** Opening SUPPLIED DATA block **

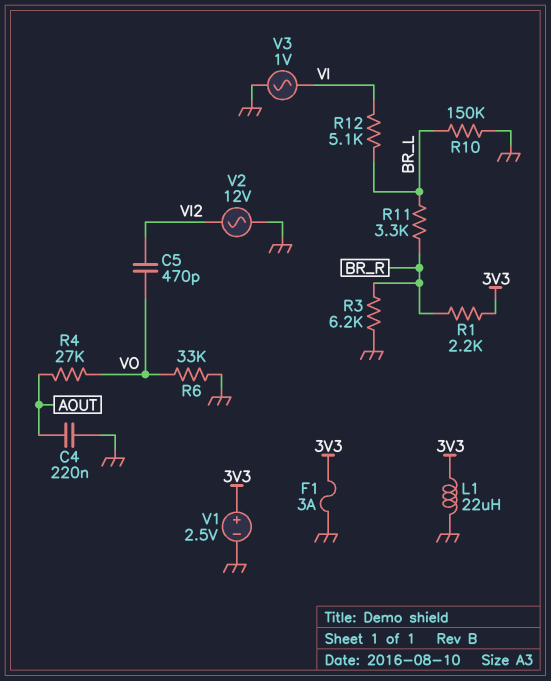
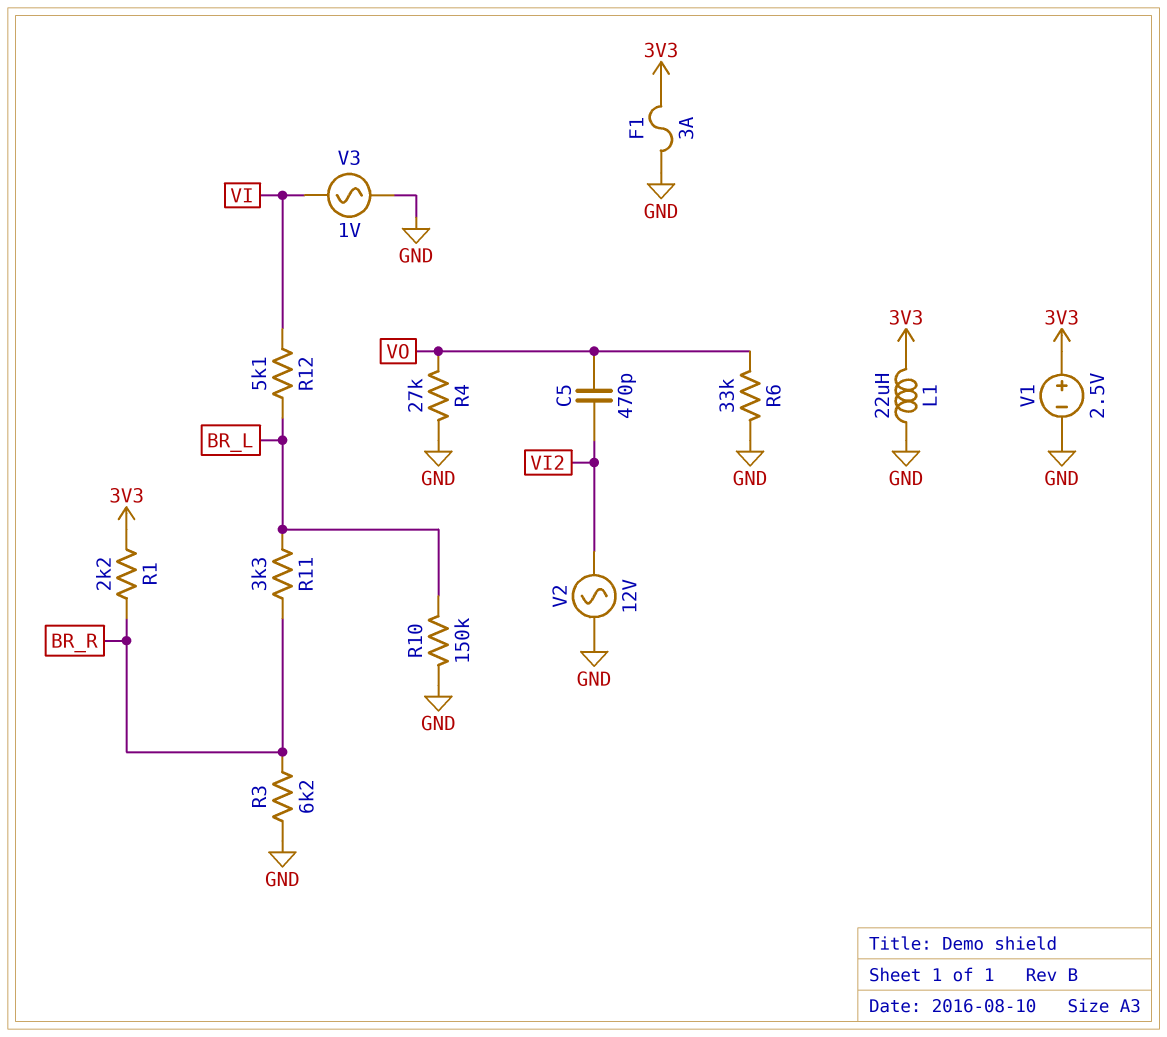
C4: 220nF (AOUT, GND) -> none
R4: 27k (AOUT, VO) -> 27k (GND, VO)

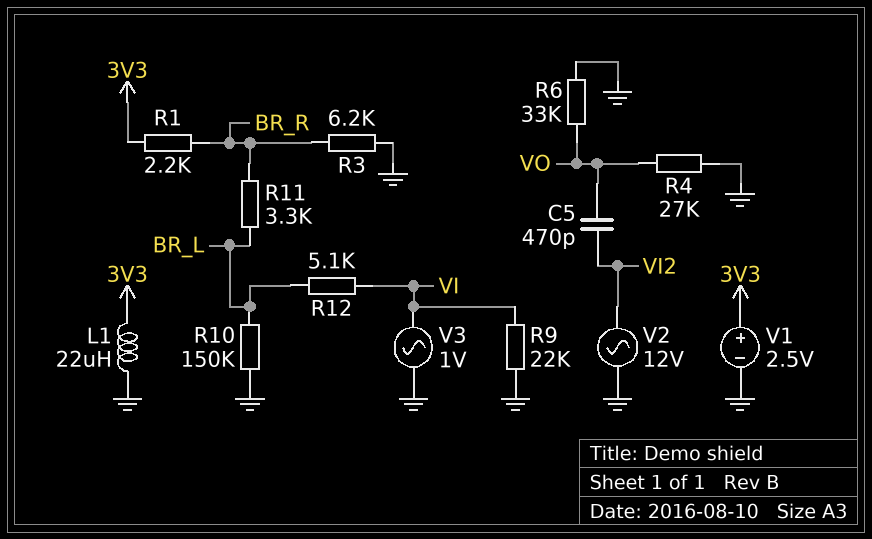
F1: 3A (3V3, GND) -> none
R9: none -> 22k (GND, VI)

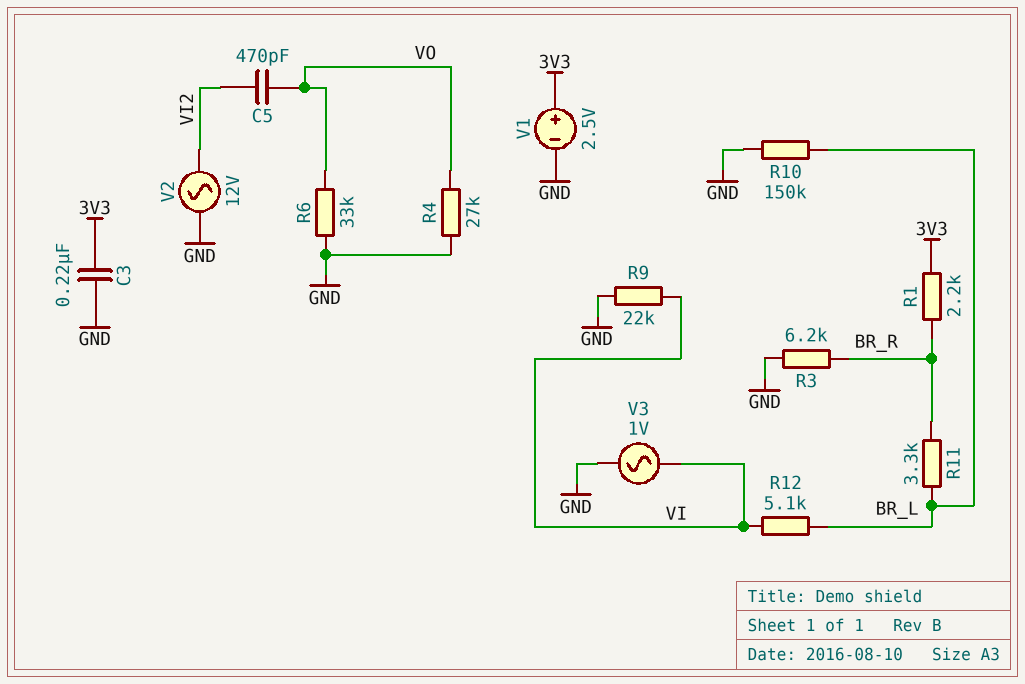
C3: none -> 220nF (3V3, GND)
L1: 22uH (3V3, GND) -> none

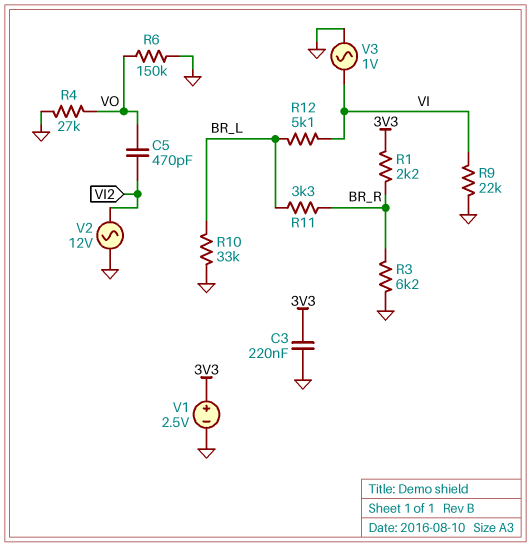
R6: 33k (GND, VO) -> 150k (GND, VO)
R10: 150k (BR_L, GND) -> 33k (BR_L, GND)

** Closing SUPPLIED DATA block **

### DIRECTIONS
Retype each line of the records exactly as it reads; no pictures belong in the copy.

### RESPONSE AREA
C4: 220nF (AOUT, GND) -> none
R4: 27k (AOUT, VO) -> 27k (GND, VO)

F1: 3A (3V3, GND) -> none
R9: none -> 22k (GND, VI)

C3: none -> 220nF (3V3, GND)
L1: 22uH (3V3, GND) -> none

R6: 33k (GND, VO) -> 150k (GND, VO)
R10: 150k (BR_L, GND) -> 33k (BR_L, GND)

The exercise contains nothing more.